::: INPUT RECORDS :::

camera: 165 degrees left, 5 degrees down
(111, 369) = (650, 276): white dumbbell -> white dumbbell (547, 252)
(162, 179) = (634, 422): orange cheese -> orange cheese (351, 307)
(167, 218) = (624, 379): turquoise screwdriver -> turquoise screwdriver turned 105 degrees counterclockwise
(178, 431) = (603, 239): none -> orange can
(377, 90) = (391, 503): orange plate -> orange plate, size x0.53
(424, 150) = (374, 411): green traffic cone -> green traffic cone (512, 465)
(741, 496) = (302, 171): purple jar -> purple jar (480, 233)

:::

** EXERCISE **
The required output is the line containing "(111, 369) = (650, 276): white" through the last line of the records above, each copied exactly and nothing more.

** EXERCISE SOLUTION **
(111, 369) = (650, 276): white dumbbell -> white dumbbell (547, 252)
(162, 179) = (634, 422): orange cheese -> orange cheese (351, 307)
(167, 218) = (624, 379): turquoise screwdriver -> turquoise screwdriver turned 105 degrees counterclockwise
(178, 431) = (603, 239): none -> orange can
(377, 90) = (391, 503): orange plate -> orange plate, size x0.53
(424, 150) = (374, 411): green traffic cone -> green traffic cone (512, 465)
(741, 496) = (302, 171): purple jar -> purple jar (480, 233)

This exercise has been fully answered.